* **Problem**
Every record should be restated exactly, with no images included.

Records from a data collection:
Start of Block

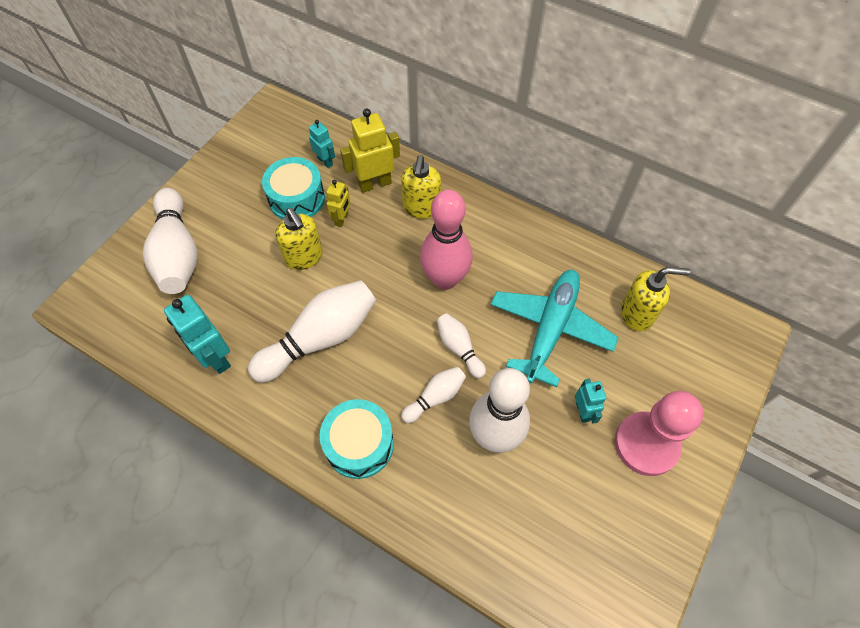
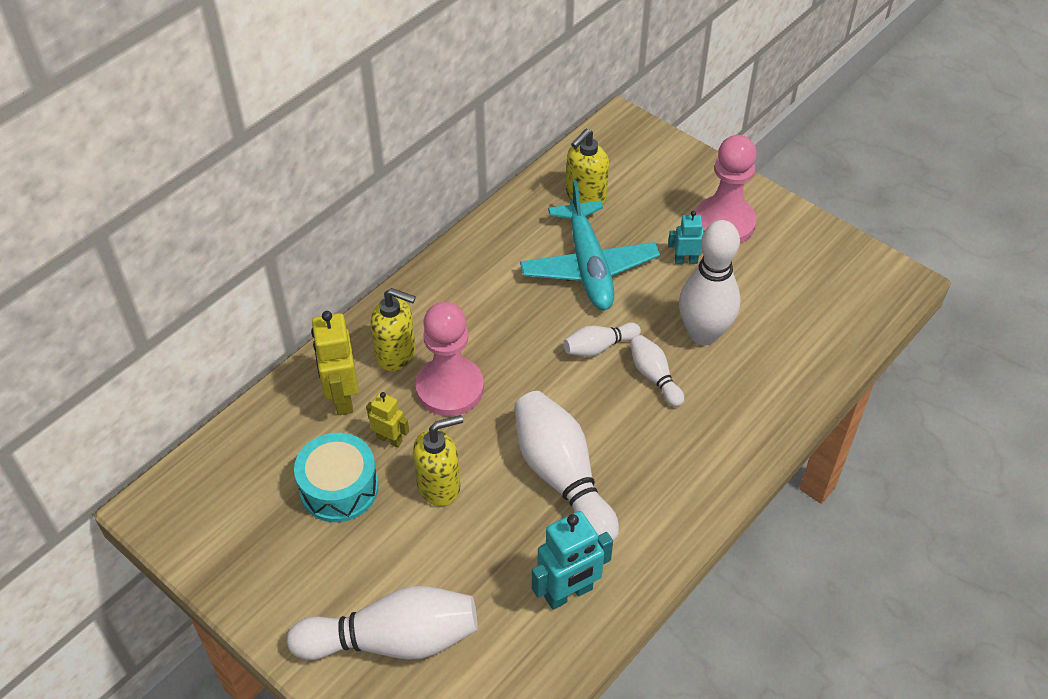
camera: 80 degrees left, 10 degrees down
(325, 161) = (284, 449): turquoise robot -> none
(359, 444) = (700, 451): turquoise drum -> none
(395, 248) = (450, 388): none -> pink pawn
(445, 279) = (506, 346): pink bowling pin -> none
(550, 328) = (589, 267): turquoise plane -> turquoise plane turned 135 degrees counterclockwise
(637, 314) = (585, 196): yellow soap dispenser -> yellow soap dispenser turned 150 degrees counterclockwise

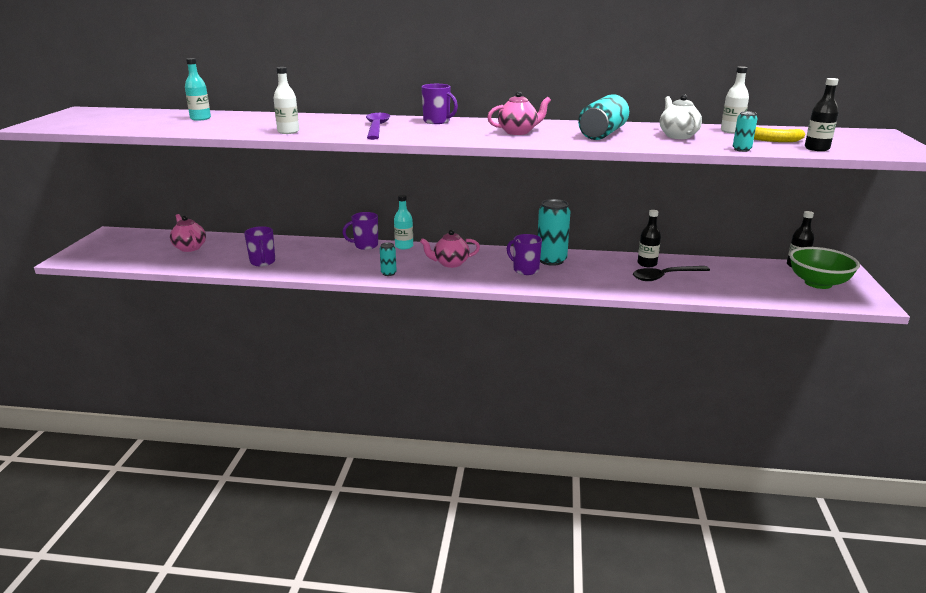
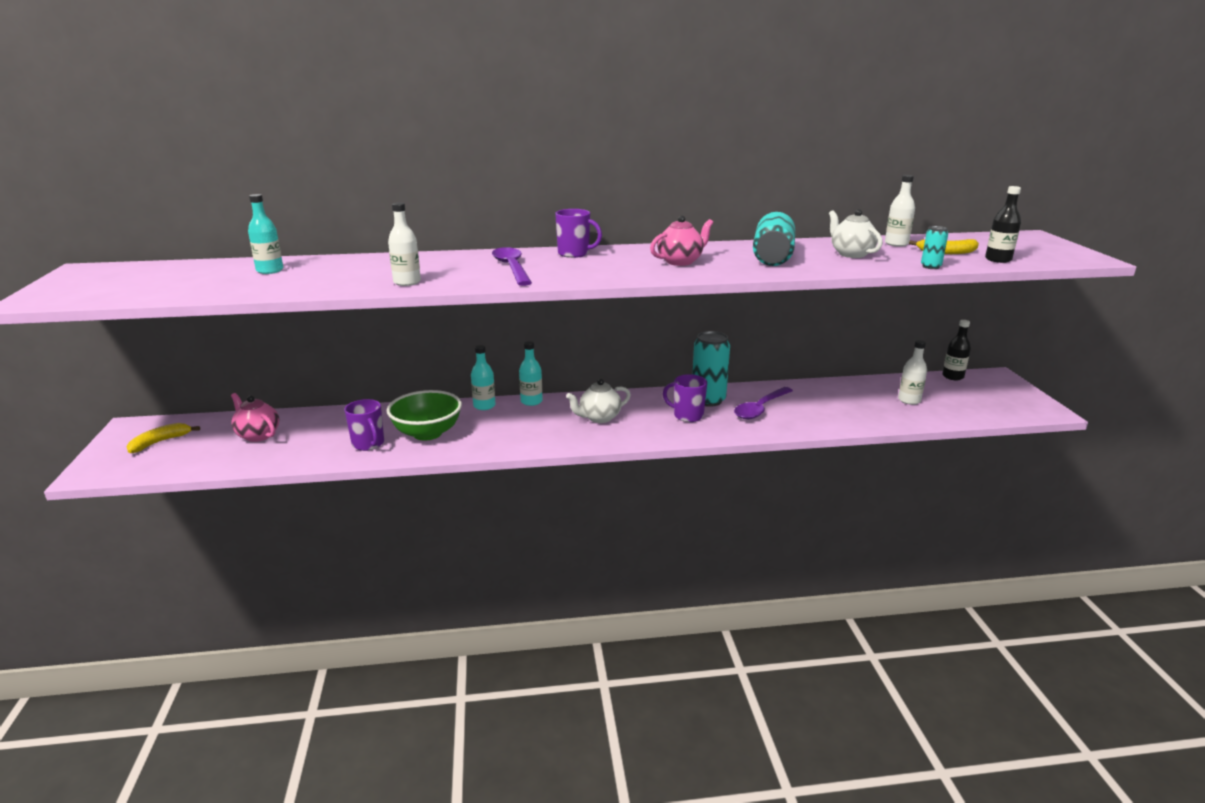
camera: 15 degrees left, 0 degrees up
(122, 245) = (160, 442): none -> yellow banana
(365, 245) = (484, 406): purple mug -> turquoise bottle
(388, 273) = (535, 440): turquoise can -> none
(450, 263) = (599, 418): pink teapot -> white teapot
(593, 271) = (760, 409): none -> purple spoon
(647, 264) = (809, 392): black bottle -> none
(665, 277) = (837, 406): black spoon -> none
(737, 280) = (909, 400): none -> white bottle
(818, 283) = (985, 395): green bowl -> green bowl (427, 433)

End of Block

* **Response for this exercise**
camera: 80 degrees left, 10 degrees down
(325, 161) = (284, 449): turquoise robot -> none
(359, 444) = (700, 451): turquoise drum -> none
(395, 248) = (450, 388): none -> pink pawn
(445, 279) = (506, 346): pink bowling pin -> none
(550, 328) = (589, 267): turquoise plane -> turquoise plane turned 135 degrees counterclockwise
(637, 314) = (585, 196): yellow soap dispenser -> yellow soap dispenser turned 150 degrees counterclockwise

camera: 15 degrees left, 0 degrees up
(122, 245) = (160, 442): none -> yellow banana
(365, 245) = (484, 406): purple mug -> turquoise bottle
(388, 273) = (535, 440): turquoise can -> none
(450, 263) = (599, 418): pink teapot -> white teapot
(593, 271) = (760, 409): none -> purple spoon
(647, 264) = (809, 392): black bottle -> none
(665, 277) = (837, 406): black spoon -> none
(737, 280) = (909, 400): none -> white bottle
(818, 283) = (985, 395): green bowl -> green bowl (427, 433)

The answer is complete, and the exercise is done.